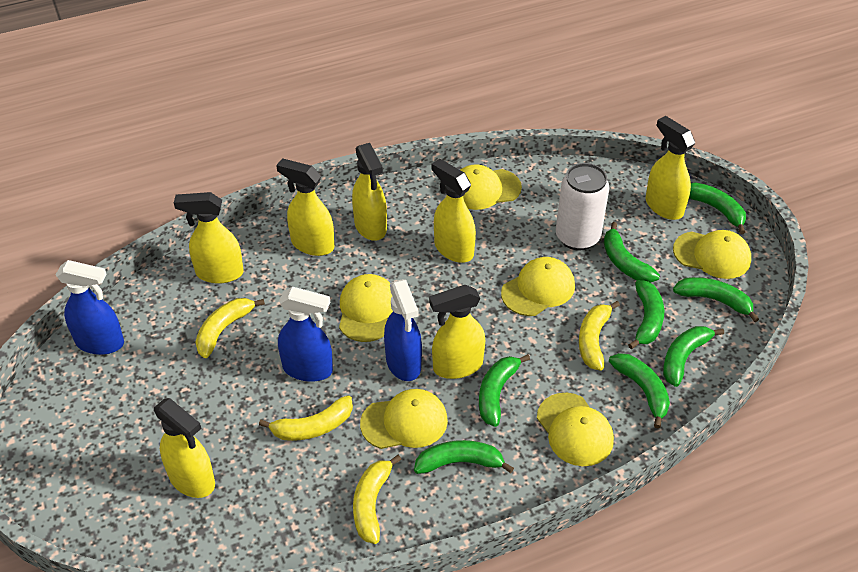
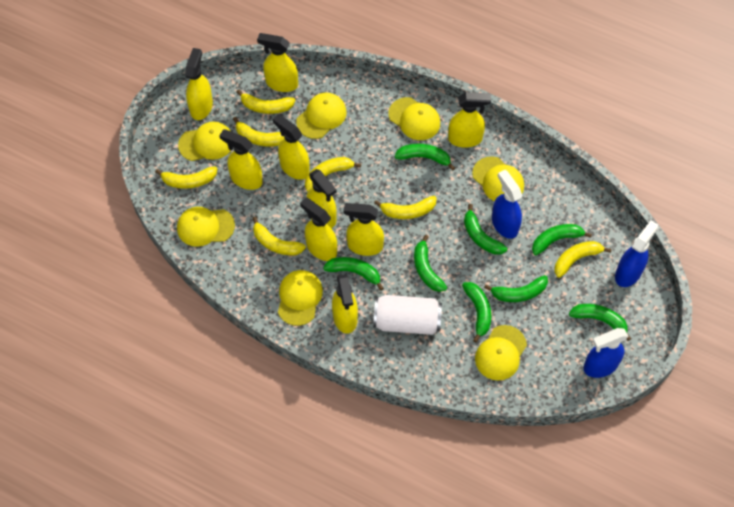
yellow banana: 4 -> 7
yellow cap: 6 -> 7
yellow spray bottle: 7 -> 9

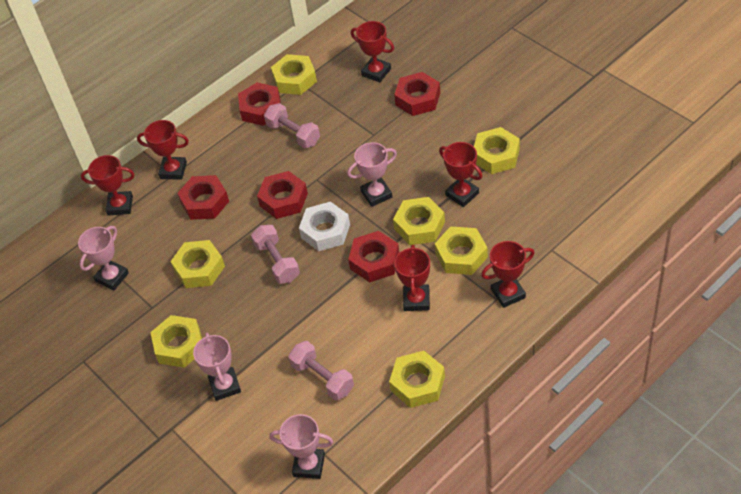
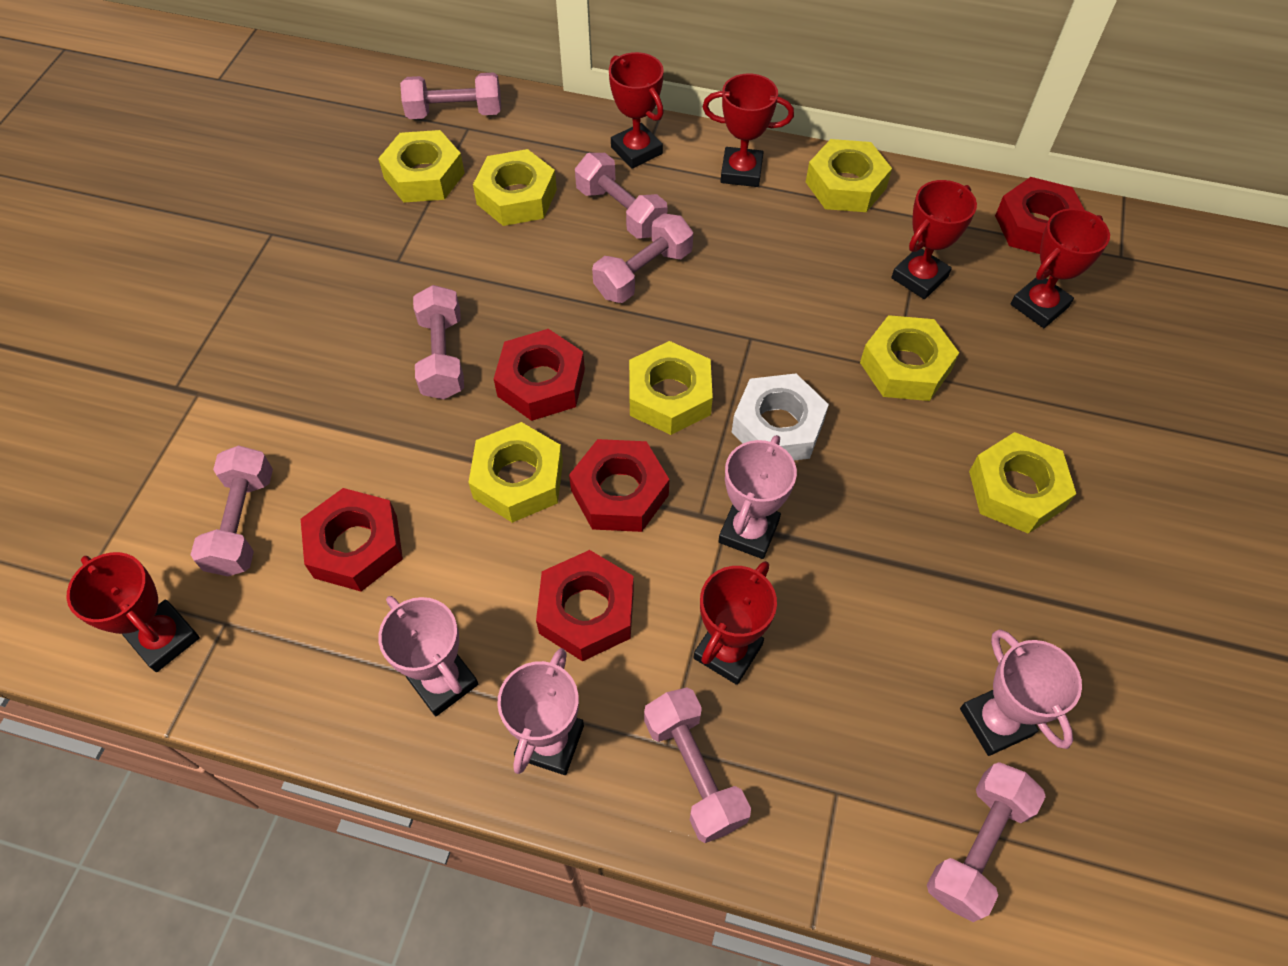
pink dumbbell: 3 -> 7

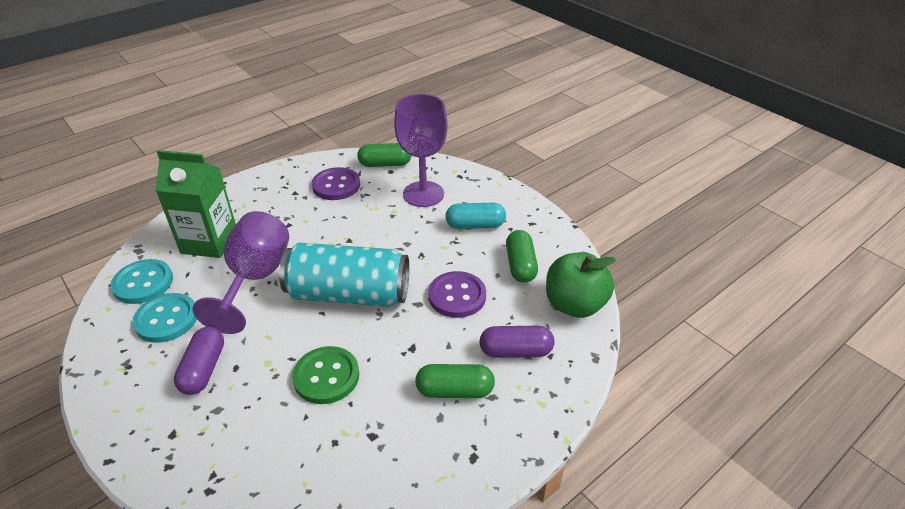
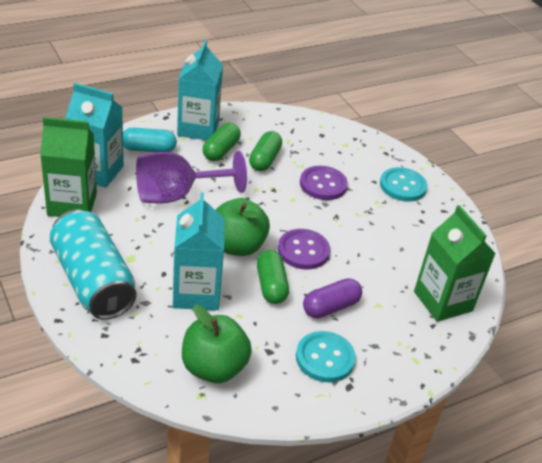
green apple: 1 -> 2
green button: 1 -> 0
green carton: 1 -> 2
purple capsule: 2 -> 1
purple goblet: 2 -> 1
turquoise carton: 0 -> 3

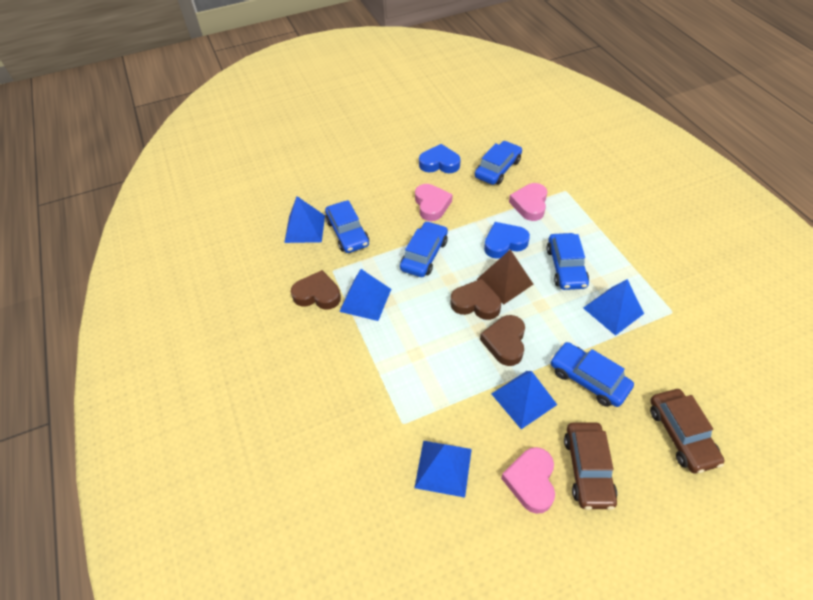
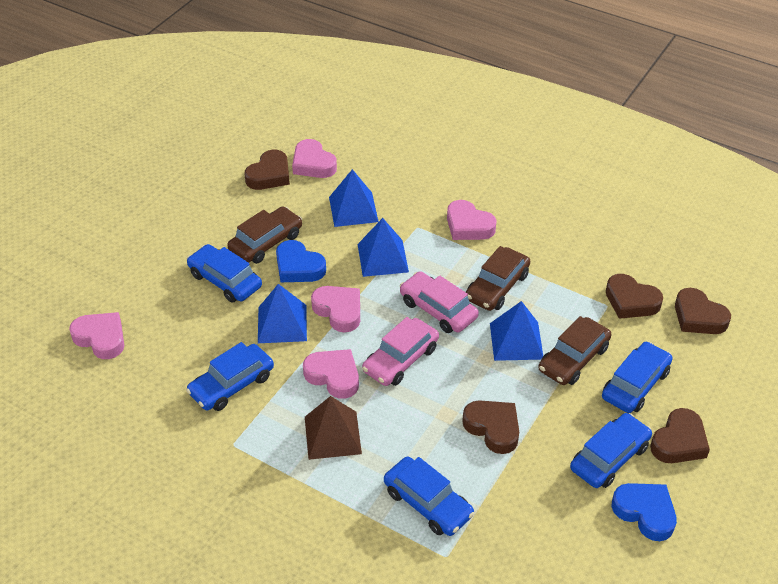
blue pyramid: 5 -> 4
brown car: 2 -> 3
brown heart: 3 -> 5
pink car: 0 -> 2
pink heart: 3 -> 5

* * *

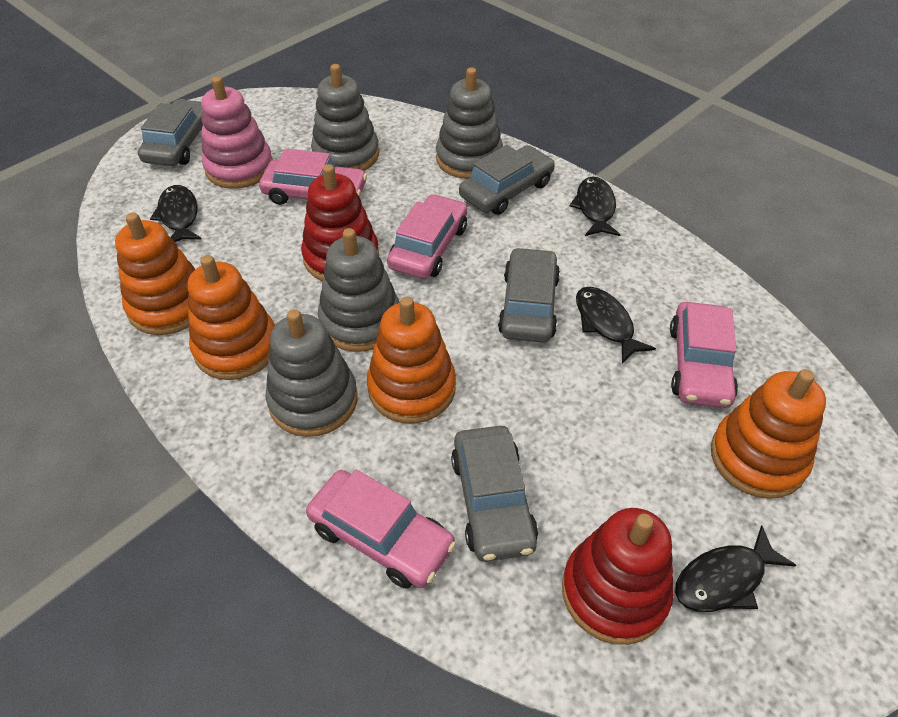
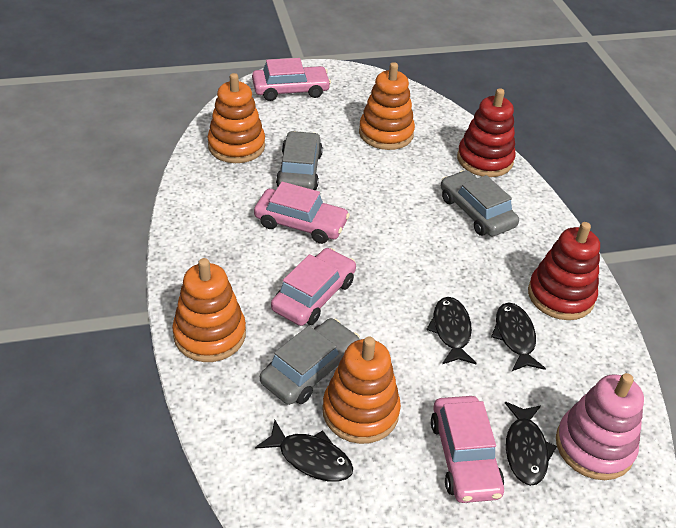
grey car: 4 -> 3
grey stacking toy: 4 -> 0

### WHAT THE TASK ASKS
Going by the data above, give back only the lines from the one containing "yellow banana: 4 -> 7" through the one containing "pink heart: 3 -> 5", exactly as they stand, both ends included and no images.

### EXERCISE RESULT
yellow banana: 4 -> 7
yellow cap: 6 -> 7
yellow spray bottle: 7 -> 9

pink dumbbell: 3 -> 7

green apple: 1 -> 2
green button: 1 -> 0
green carton: 1 -> 2
purple capsule: 2 -> 1
purple goblet: 2 -> 1
turquoise carton: 0 -> 3

blue pyramid: 5 -> 4
brown car: 2 -> 3
brown heart: 3 -> 5
pink car: 0 -> 2
pink heart: 3 -> 5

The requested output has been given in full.